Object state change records
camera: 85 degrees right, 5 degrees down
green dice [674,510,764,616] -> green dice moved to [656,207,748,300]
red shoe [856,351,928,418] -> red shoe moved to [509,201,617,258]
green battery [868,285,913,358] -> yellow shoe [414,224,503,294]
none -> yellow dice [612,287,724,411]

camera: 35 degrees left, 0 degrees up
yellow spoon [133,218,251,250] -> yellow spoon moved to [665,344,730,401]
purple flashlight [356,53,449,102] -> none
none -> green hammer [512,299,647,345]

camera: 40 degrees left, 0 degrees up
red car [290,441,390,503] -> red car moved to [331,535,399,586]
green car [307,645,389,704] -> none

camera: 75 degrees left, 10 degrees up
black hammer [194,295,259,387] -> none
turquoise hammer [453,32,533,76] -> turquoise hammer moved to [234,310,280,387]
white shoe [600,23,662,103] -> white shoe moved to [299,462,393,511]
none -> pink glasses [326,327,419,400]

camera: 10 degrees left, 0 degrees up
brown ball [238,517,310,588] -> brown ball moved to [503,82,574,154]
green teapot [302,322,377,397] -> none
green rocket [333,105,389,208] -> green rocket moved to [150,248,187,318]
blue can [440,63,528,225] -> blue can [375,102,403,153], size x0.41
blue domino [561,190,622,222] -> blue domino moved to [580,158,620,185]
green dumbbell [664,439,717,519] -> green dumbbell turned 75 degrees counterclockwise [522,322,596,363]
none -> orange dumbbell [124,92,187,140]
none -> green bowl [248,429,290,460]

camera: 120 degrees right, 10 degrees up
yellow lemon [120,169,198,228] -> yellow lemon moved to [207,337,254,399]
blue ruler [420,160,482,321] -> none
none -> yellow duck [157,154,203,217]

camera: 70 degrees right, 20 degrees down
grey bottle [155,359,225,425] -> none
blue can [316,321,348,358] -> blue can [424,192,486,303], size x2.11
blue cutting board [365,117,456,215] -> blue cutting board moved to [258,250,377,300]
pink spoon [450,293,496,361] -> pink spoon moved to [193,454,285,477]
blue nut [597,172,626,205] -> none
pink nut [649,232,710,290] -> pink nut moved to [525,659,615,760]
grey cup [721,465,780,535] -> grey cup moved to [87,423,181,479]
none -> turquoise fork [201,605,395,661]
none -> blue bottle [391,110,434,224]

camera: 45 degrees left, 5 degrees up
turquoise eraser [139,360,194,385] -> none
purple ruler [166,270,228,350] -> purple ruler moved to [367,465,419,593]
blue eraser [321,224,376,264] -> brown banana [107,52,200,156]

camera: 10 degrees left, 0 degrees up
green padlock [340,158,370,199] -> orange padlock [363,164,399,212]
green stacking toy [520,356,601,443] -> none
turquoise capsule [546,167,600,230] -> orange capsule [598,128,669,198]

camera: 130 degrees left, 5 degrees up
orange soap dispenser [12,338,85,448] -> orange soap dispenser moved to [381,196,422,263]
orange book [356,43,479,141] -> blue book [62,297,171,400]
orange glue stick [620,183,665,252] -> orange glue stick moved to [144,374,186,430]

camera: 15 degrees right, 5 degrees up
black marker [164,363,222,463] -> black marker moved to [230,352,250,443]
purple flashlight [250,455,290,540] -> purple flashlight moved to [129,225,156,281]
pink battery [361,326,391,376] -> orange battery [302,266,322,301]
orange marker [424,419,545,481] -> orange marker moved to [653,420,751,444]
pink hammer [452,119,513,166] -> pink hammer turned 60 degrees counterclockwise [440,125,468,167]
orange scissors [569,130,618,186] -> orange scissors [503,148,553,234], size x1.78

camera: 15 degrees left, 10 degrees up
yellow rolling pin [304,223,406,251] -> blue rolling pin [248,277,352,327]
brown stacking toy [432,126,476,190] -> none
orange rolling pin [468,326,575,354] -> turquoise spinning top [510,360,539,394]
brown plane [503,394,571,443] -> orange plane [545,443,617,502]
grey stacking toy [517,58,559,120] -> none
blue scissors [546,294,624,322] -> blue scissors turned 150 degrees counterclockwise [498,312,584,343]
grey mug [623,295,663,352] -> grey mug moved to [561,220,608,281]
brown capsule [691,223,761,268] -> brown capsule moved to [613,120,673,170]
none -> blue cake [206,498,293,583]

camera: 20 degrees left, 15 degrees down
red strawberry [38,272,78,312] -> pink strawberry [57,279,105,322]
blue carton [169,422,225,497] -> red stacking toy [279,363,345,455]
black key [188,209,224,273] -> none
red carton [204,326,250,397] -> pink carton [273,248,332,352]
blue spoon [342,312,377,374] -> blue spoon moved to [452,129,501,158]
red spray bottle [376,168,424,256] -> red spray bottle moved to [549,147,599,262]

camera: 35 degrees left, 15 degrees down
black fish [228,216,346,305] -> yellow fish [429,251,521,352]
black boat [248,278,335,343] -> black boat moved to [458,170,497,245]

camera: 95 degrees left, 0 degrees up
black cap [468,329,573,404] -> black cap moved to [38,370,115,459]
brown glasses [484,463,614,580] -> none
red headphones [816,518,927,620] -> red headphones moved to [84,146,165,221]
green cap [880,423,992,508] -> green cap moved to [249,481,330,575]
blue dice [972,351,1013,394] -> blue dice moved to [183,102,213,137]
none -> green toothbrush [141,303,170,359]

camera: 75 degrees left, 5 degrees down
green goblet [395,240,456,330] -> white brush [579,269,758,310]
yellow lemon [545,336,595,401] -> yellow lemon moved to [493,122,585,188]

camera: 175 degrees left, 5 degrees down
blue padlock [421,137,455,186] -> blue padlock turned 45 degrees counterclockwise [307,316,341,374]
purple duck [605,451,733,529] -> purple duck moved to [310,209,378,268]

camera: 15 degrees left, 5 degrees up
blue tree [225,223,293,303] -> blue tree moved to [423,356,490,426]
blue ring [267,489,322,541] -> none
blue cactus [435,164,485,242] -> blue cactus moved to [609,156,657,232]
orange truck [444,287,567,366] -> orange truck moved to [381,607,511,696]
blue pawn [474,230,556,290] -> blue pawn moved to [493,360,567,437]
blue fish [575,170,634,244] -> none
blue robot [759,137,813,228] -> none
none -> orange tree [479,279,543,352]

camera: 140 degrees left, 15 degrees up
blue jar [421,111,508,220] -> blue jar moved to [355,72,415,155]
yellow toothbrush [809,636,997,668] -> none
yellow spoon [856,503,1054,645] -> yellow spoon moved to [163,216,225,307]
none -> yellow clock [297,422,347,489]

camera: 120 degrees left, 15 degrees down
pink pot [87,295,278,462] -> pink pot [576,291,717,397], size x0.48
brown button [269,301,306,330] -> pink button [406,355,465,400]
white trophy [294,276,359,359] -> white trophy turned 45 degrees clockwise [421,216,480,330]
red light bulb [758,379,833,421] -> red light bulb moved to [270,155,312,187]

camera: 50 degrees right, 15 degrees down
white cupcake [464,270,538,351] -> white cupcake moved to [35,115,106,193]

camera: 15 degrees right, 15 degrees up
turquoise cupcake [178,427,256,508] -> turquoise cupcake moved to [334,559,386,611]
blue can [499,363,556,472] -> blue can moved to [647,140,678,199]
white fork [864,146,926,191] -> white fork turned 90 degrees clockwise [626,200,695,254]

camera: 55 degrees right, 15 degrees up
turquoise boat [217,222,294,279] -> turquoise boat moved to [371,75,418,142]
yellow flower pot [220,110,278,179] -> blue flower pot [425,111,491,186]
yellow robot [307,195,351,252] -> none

● **Exercise goal**
Which lines above run from the one containing "orange truck [444,287,567,366]" down to the one containing "brown button [269,301,306,330]"? Repeat exactly those, both ends included, and nothing else.

● **Exercise answer**
orange truck [444,287,567,366] -> orange truck moved to [381,607,511,696]
blue pawn [474,230,556,290] -> blue pawn moved to [493,360,567,437]
blue fish [575,170,634,244] -> none
blue robot [759,137,813,228] -> none
none -> orange tree [479,279,543,352]

camera: 140 degrees left, 15 degrees up
blue jar [421,111,508,220] -> blue jar moved to [355,72,415,155]
yellow toothbrush [809,636,997,668] -> none
yellow spoon [856,503,1054,645] -> yellow spoon moved to [163,216,225,307]
none -> yellow clock [297,422,347,489]

camera: 120 degrees left, 15 degrees down
pink pot [87,295,278,462] -> pink pot [576,291,717,397], size x0.48
brown button [269,301,306,330] -> pink button [406,355,465,400]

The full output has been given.